* **Required work**: Copy out each record that follows exactly, and omit any picture you find.

* **Data records**:
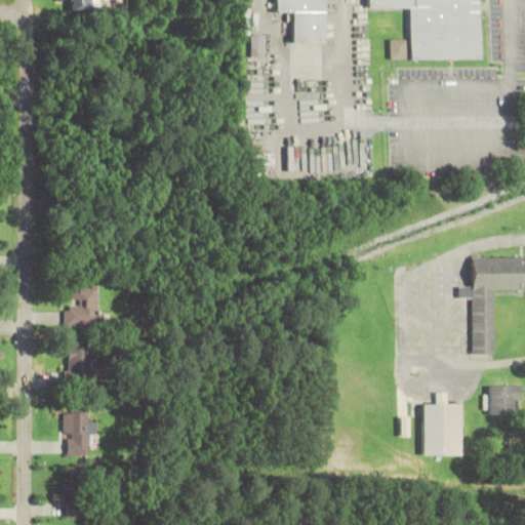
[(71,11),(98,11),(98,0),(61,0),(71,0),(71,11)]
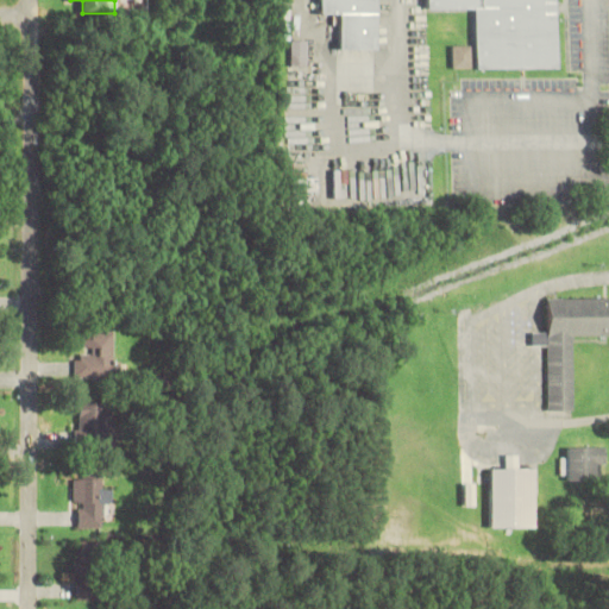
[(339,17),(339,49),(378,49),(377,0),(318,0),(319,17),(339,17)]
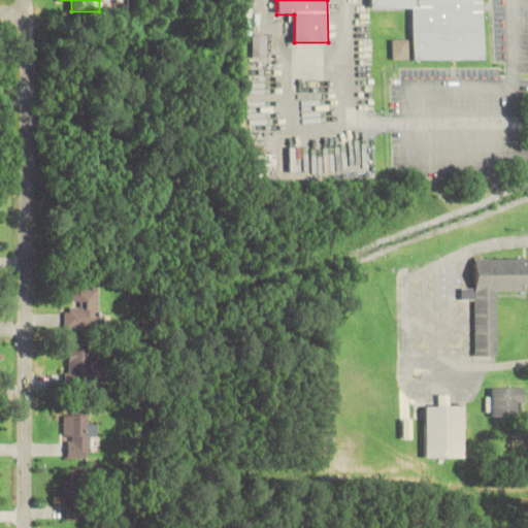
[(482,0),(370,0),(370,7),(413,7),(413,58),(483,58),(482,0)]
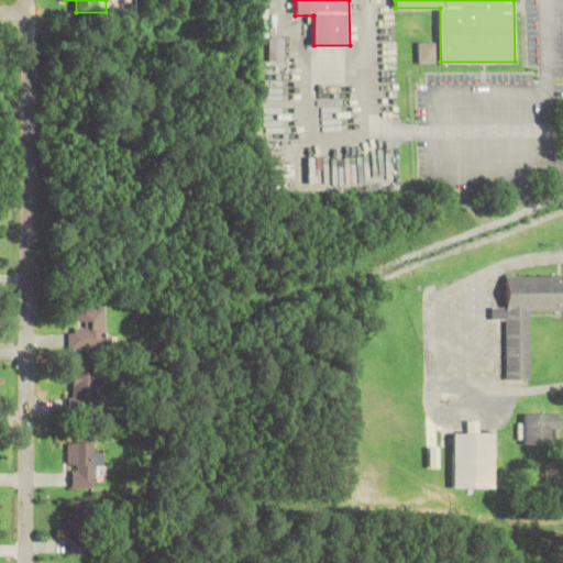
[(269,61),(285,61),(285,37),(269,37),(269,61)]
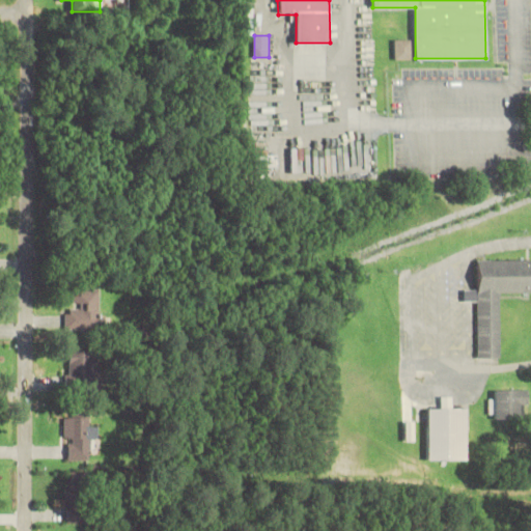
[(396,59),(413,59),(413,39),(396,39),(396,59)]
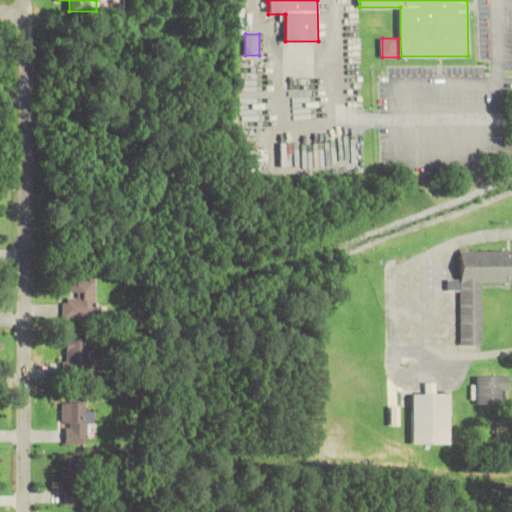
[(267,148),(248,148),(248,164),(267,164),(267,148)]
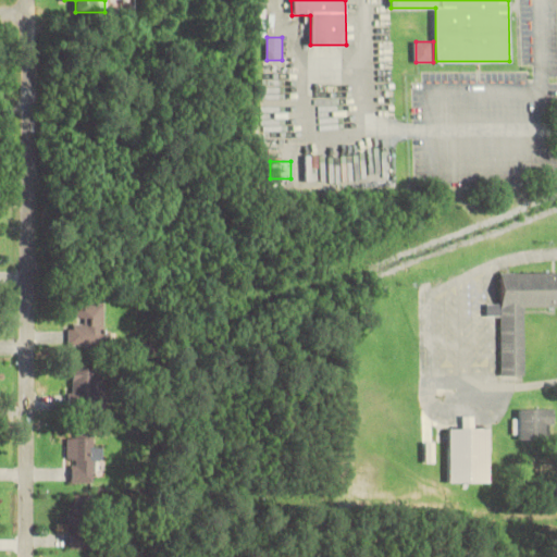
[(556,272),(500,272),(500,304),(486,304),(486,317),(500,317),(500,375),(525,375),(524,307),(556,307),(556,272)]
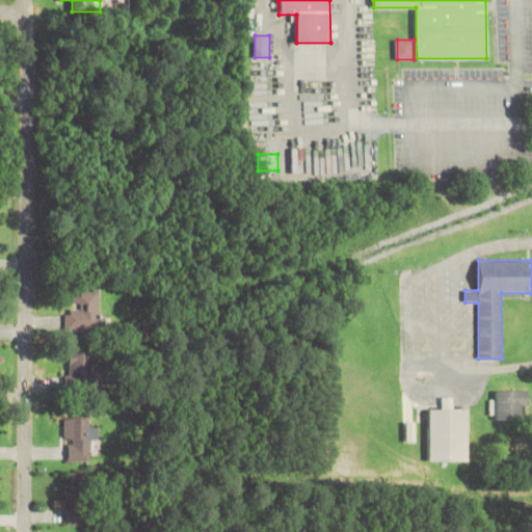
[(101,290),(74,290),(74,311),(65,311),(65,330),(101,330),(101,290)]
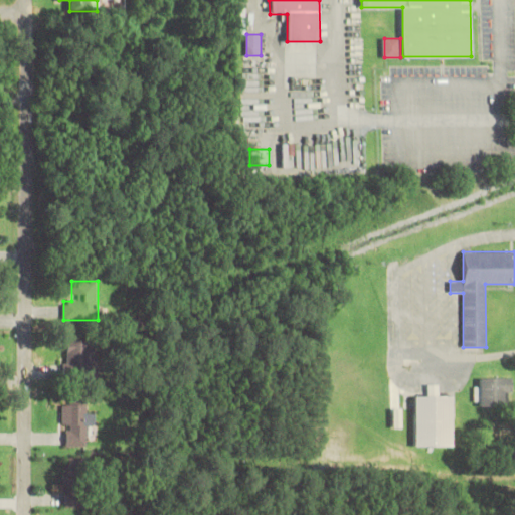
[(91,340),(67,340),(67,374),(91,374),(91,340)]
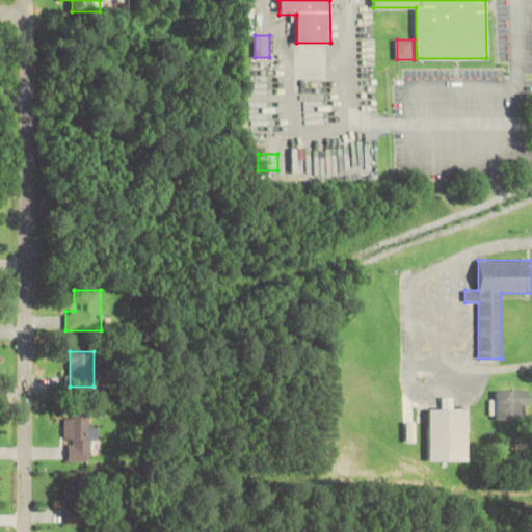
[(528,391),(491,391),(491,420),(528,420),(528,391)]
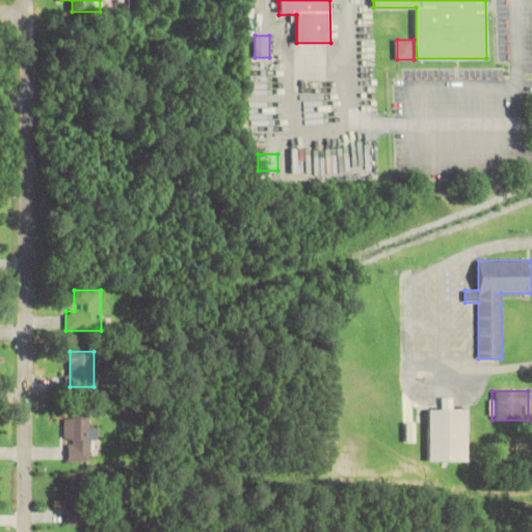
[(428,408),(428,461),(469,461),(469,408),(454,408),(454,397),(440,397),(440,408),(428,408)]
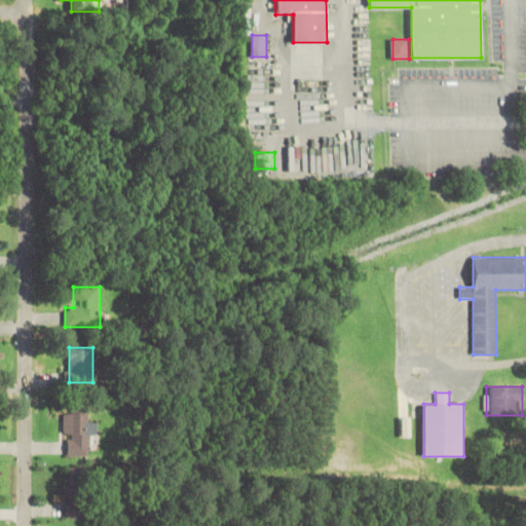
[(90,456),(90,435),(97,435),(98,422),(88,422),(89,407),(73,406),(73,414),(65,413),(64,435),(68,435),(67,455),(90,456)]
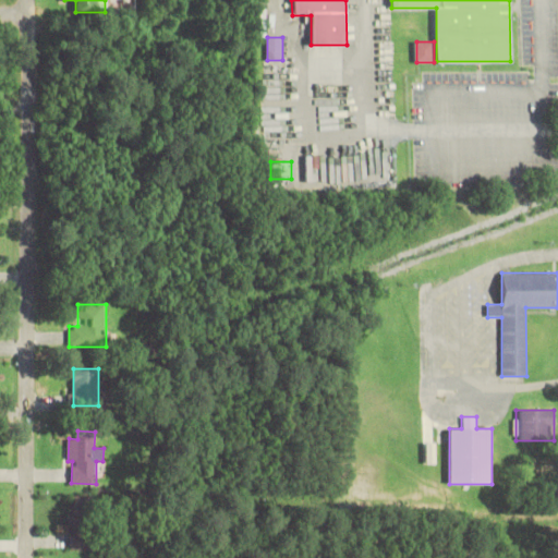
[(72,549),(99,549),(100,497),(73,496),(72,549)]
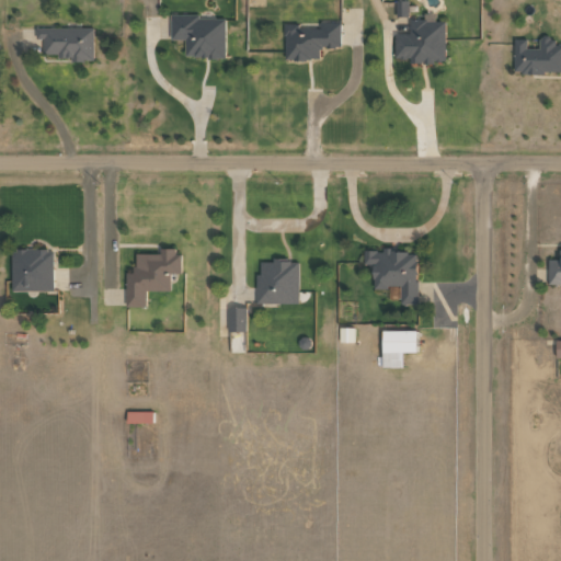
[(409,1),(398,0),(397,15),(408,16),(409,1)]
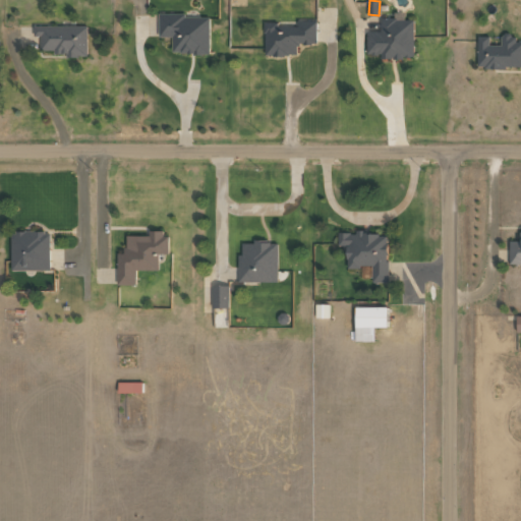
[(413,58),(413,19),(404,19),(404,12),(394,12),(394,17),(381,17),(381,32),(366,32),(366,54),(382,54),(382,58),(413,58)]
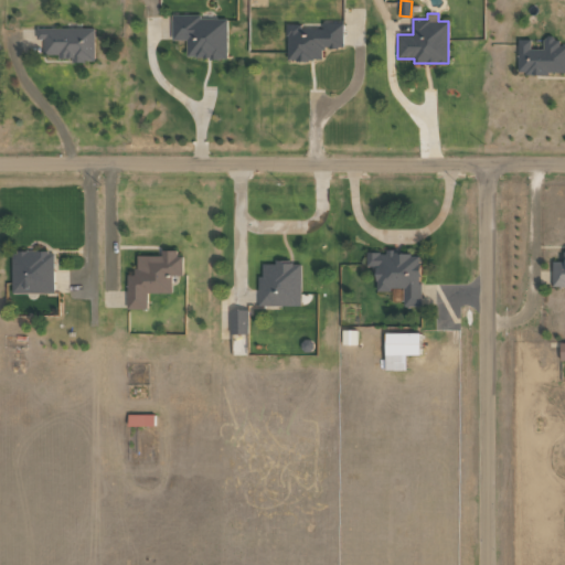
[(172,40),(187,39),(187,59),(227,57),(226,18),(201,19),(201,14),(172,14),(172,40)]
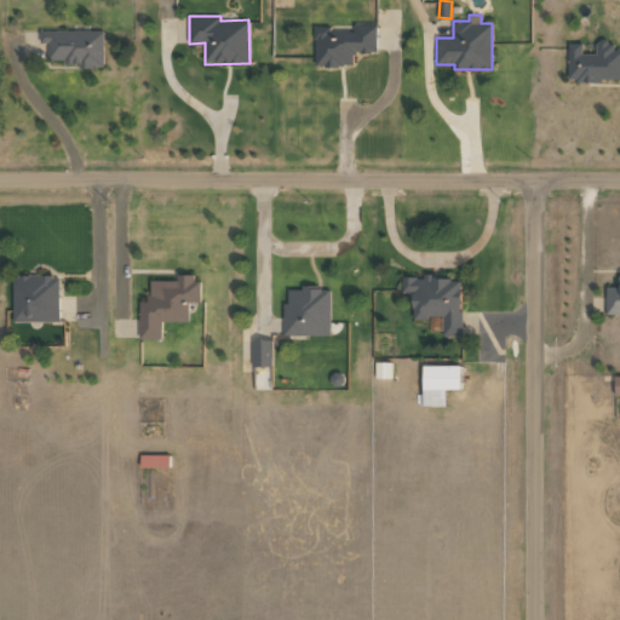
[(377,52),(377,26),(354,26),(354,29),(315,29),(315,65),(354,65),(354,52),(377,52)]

* **Task answer**:
[(71,11),(98,11),(98,0),(61,0),(71,0),(71,11)]
[(339,17),(339,49),(378,49),(377,0),(318,0),(319,17),(339,17)]
[(482,0),(370,0),(370,7),(413,7),(413,58),(483,58),(482,0)]
[(269,61),(285,61),(285,37),(269,37),(269,61)]
[(396,59),(413,59),(413,39),(396,39),(396,59)]
[(267,148),(248,148),(248,164),(267,164),(267,148)]
[(556,272),(500,272),(500,304),(486,304),(486,317),(500,317),(500,375),(525,375),(524,307),(556,307),(556,272)]
[(101,290),(74,290),(74,311),(65,311),(65,330),(101,330),(101,290)]
[(91,340),(67,340),(67,374),(91,374),(91,340)]
[(528,391),(491,391),(491,420),(528,420),(528,391)]
[(428,408),(428,461),(469,461),(469,408),(454,408),(454,397),(440,397),(440,408),(428,408)]
[(90,456),(90,435),(97,435),(98,422),(88,422),(89,407),(73,406),(73,414),(65,413),(64,435),(68,435),(67,455),(90,456)]
[(72,549),(99,549),(100,497),(73,496),(72,549)]
[(409,1),(398,0),(397,15),(408,16),(409,1)]
[(413,58),(413,19),(404,19),(404,12),(394,12),(394,17),(381,17),(381,32),(366,32),(366,54),(382,54),(382,58),(413,58)]
[(172,40),(187,39),(187,59),(227,57),(226,18),(201,19),(201,14),(172,14),(172,40)]
[(377,52),(377,26),(354,26),(354,29),(315,29),(315,65),(354,65),(354,52),(377,52)]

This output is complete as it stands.